Data segment:
________________
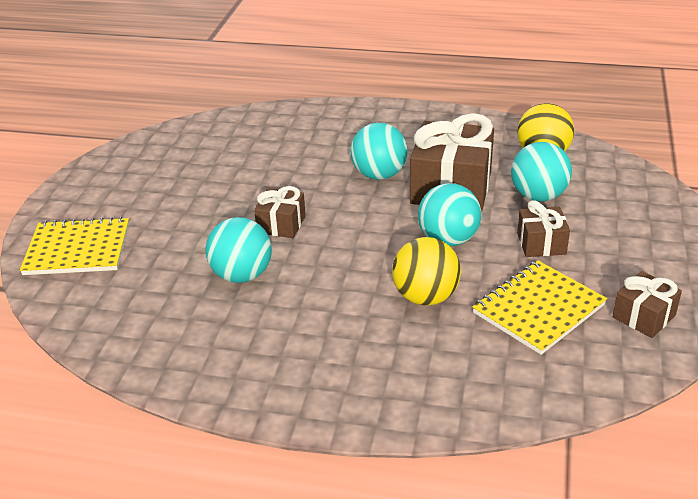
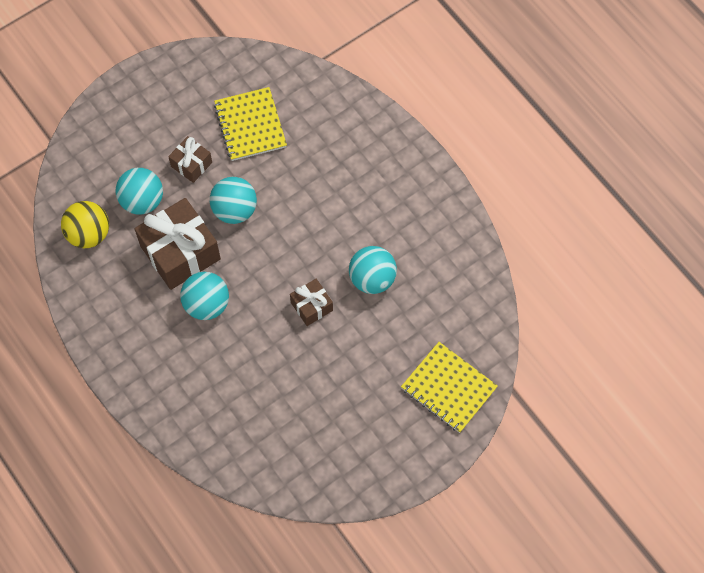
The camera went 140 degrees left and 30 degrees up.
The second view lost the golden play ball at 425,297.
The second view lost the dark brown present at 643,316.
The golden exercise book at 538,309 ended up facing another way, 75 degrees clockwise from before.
________________
About this task:
When you reach the line that contains "The second view lost the dark" in the material above, please copy it and every line after it exactly, stopping only at the last line.

The answer:
The second view lost the dark brown present at 643,316.
The golden exercise book at 538,309 ended up facing another way, 75 degrees clockwise from before.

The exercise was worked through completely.